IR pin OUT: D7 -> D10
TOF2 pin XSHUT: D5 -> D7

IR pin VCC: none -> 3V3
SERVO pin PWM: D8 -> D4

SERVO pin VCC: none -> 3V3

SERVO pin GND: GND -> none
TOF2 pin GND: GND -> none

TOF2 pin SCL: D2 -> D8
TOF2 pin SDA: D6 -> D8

* * *

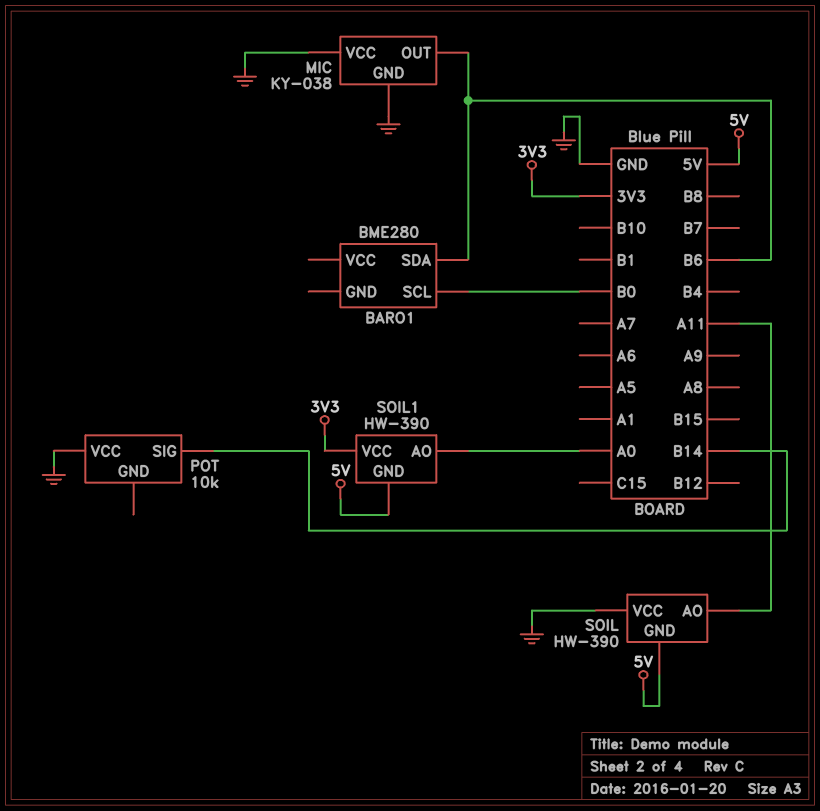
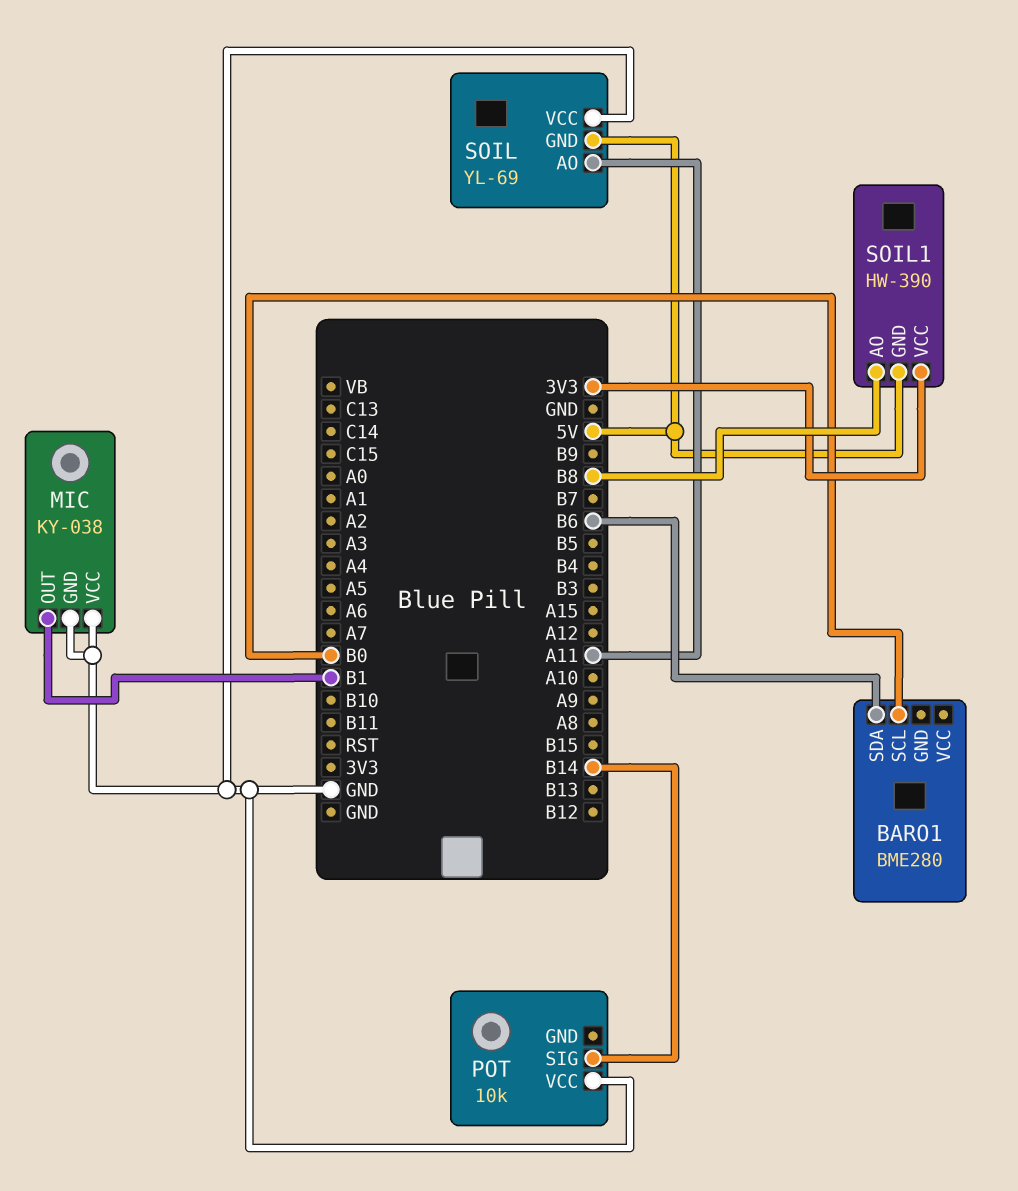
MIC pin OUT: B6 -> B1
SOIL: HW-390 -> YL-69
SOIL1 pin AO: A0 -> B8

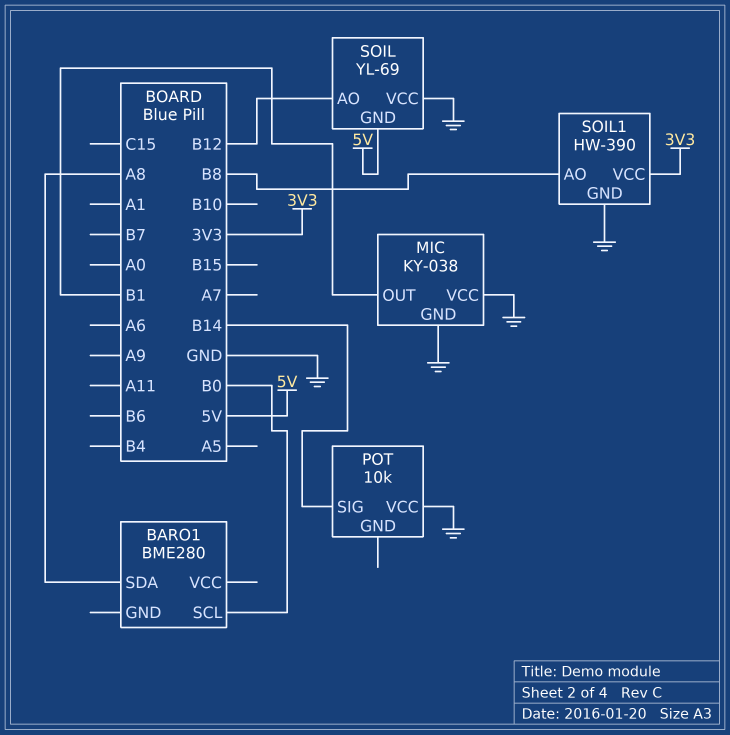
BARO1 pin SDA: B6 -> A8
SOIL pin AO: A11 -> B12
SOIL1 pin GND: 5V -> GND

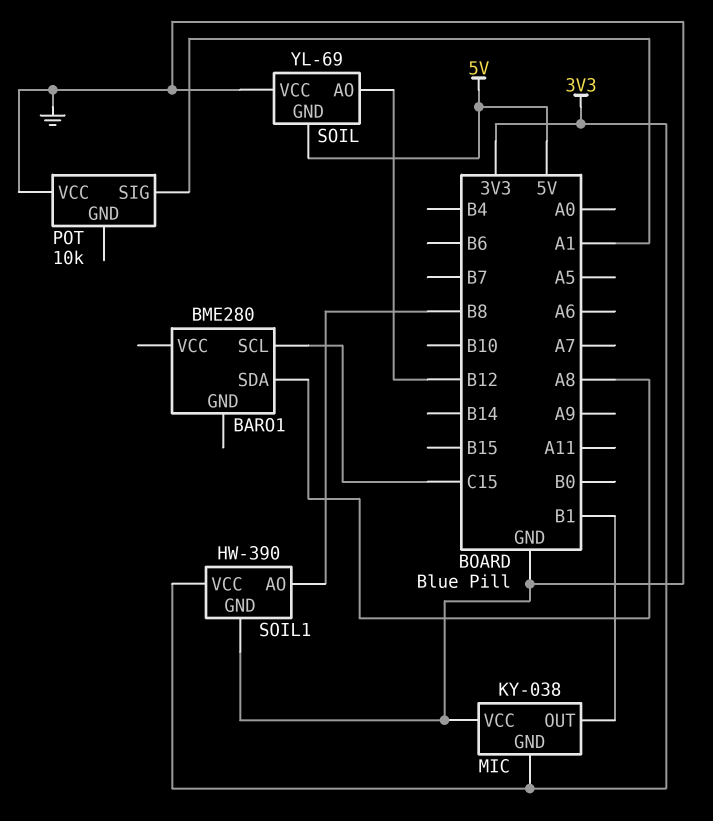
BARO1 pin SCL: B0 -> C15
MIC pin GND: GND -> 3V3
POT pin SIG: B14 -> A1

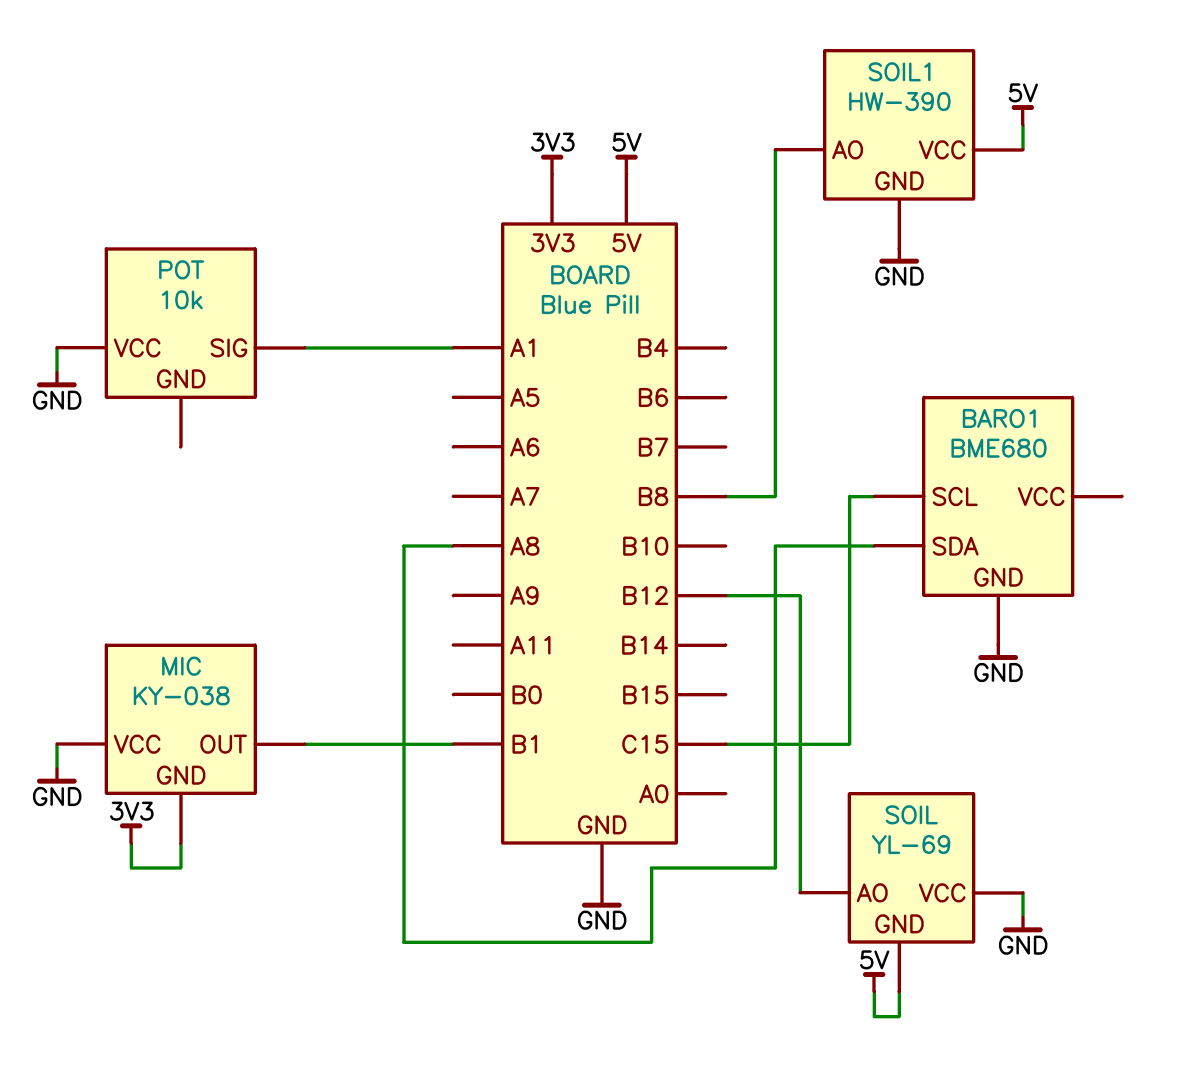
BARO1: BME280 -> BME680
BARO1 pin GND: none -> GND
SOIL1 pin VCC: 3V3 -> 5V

* * *

● **ACTIVITY**
Taking the lines above, repeat exactly those from the line that contains "TOF2 pin XSHUT: D5 -> D7" through the line that contains "TOF2 pin SDA: D6 -> D8", and both of those lines as well. Include nothing else.

● **RESULT FOR THIS TASK**
TOF2 pin XSHUT: D5 -> D7

IR pin VCC: none -> 3V3
SERVO pin PWM: D8 -> D4

SERVO pin VCC: none -> 3V3

SERVO pin GND: GND -> none
TOF2 pin GND: GND -> none

TOF2 pin SCL: D2 -> D8
TOF2 pin SDA: D6 -> D8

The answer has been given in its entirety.